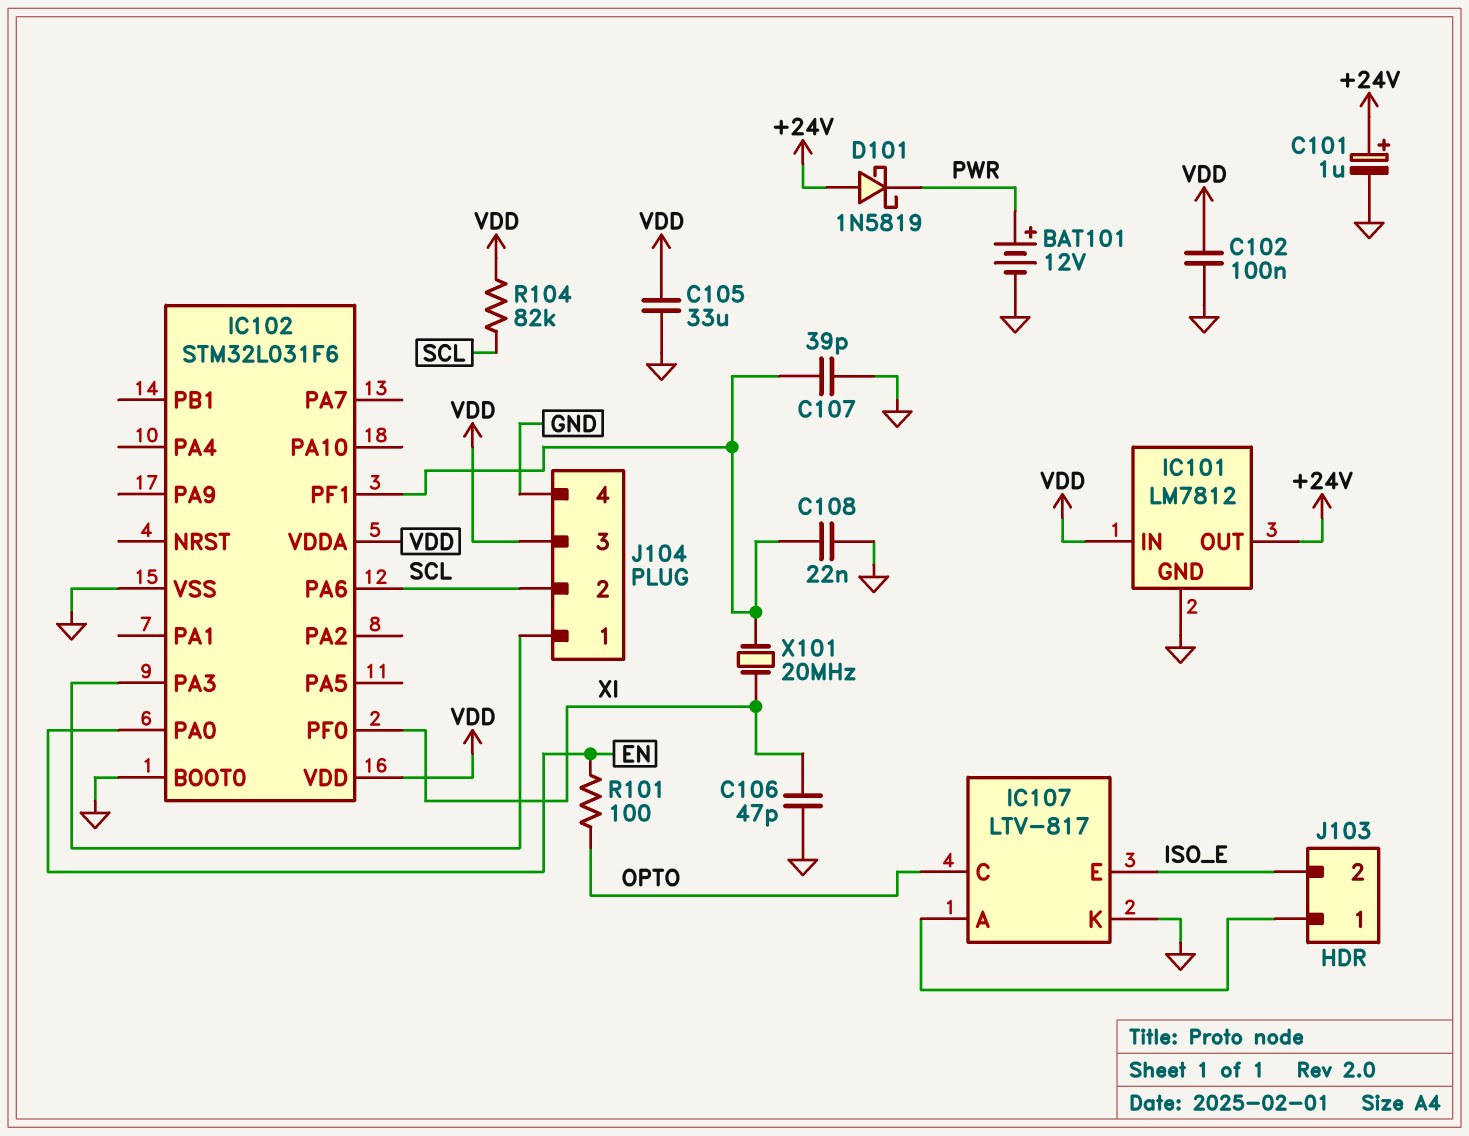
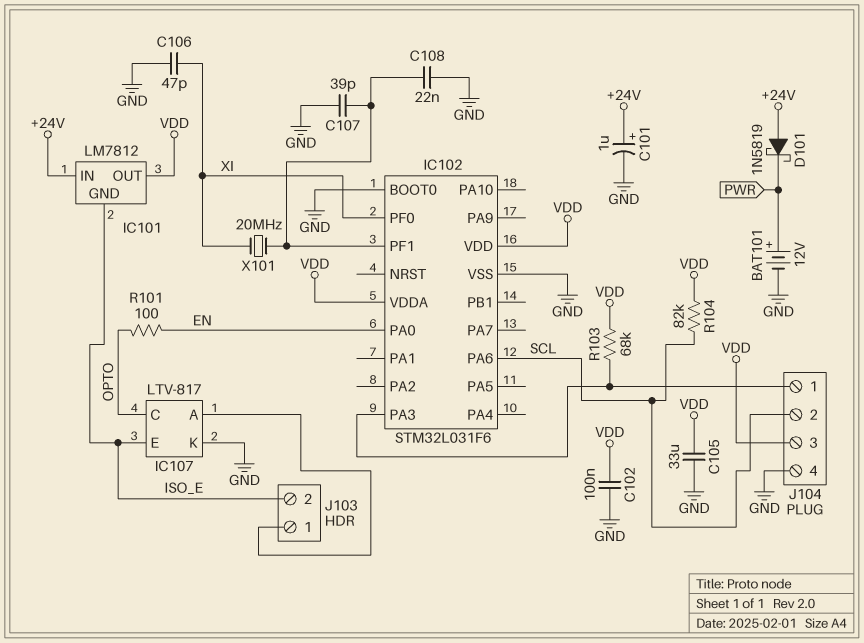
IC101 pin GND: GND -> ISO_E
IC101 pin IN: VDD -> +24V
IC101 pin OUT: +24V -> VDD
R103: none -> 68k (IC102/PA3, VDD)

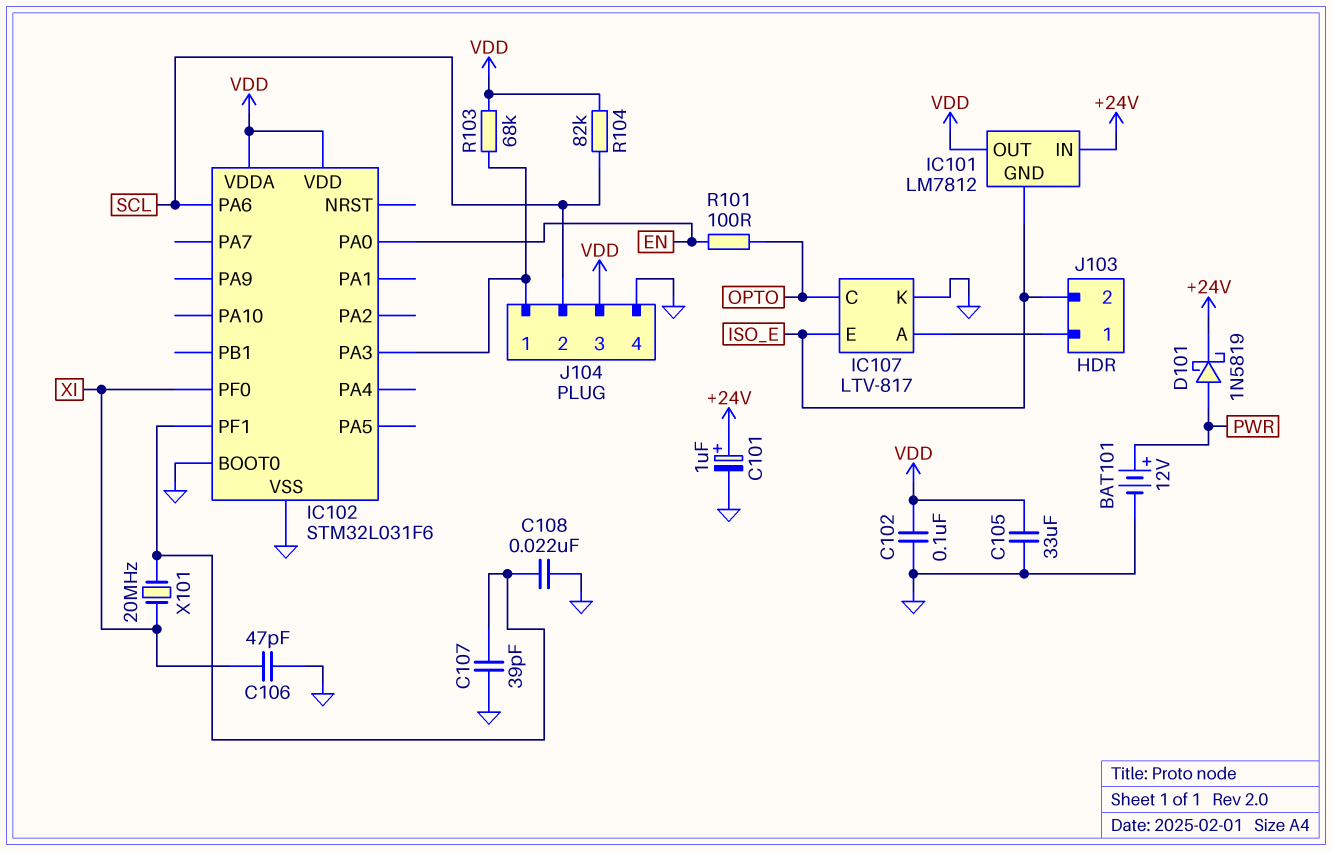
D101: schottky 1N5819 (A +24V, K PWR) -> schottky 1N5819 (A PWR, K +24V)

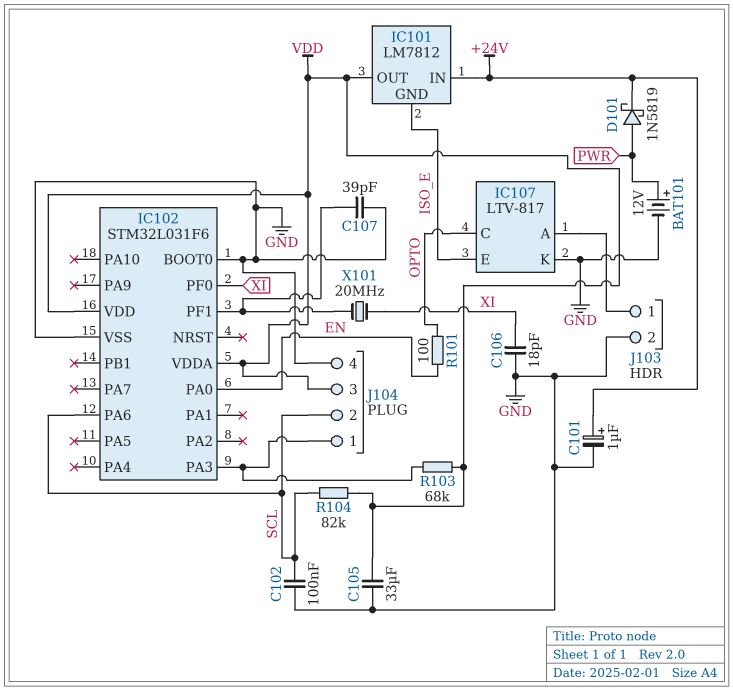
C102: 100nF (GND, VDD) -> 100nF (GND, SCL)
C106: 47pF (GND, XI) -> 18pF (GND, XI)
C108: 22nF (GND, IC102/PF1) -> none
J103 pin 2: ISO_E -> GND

####

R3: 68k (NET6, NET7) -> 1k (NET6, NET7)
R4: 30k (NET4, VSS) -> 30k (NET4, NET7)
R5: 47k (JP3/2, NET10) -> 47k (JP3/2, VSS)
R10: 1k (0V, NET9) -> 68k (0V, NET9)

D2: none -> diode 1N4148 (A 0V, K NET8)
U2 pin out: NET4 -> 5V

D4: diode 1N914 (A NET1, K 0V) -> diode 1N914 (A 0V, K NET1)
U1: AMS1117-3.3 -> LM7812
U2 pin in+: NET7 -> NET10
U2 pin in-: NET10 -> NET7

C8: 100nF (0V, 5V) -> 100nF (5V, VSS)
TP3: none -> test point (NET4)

####

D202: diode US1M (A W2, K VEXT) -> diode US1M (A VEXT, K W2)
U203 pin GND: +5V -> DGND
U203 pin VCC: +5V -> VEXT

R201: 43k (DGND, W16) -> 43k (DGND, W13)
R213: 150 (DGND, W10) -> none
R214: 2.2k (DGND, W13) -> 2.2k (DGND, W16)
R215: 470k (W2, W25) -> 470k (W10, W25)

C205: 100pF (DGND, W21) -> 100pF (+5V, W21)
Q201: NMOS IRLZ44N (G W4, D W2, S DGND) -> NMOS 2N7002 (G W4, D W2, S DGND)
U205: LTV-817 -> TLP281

####

■ EXERCISE OBJECTIVE ■
Only the lines above from the one with "R5: 47k (JP3/2, NET10) -> 47k (JP3/2, VSS)" through the one with "TP3: none -> test point (NET4)" should be duplicated, character for character.

■ SOLUTION FOR THIS EXERCISE ■
R5: 47k (JP3/2, NET10) -> 47k (JP3/2, VSS)
R10: 1k (0V, NET9) -> 68k (0V, NET9)

D2: none -> diode 1N4148 (A 0V, K NET8)
U2 pin out: NET4 -> 5V

D4: diode 1N914 (A NET1, K 0V) -> diode 1N914 (A 0V, K NET1)
U1: AMS1117-3.3 -> LM7812
U2 pin in+: NET7 -> NET10
U2 pin in-: NET10 -> NET7

C8: 100nF (0V, 5V) -> 100nF (5V, VSS)
TP3: none -> test point (NET4)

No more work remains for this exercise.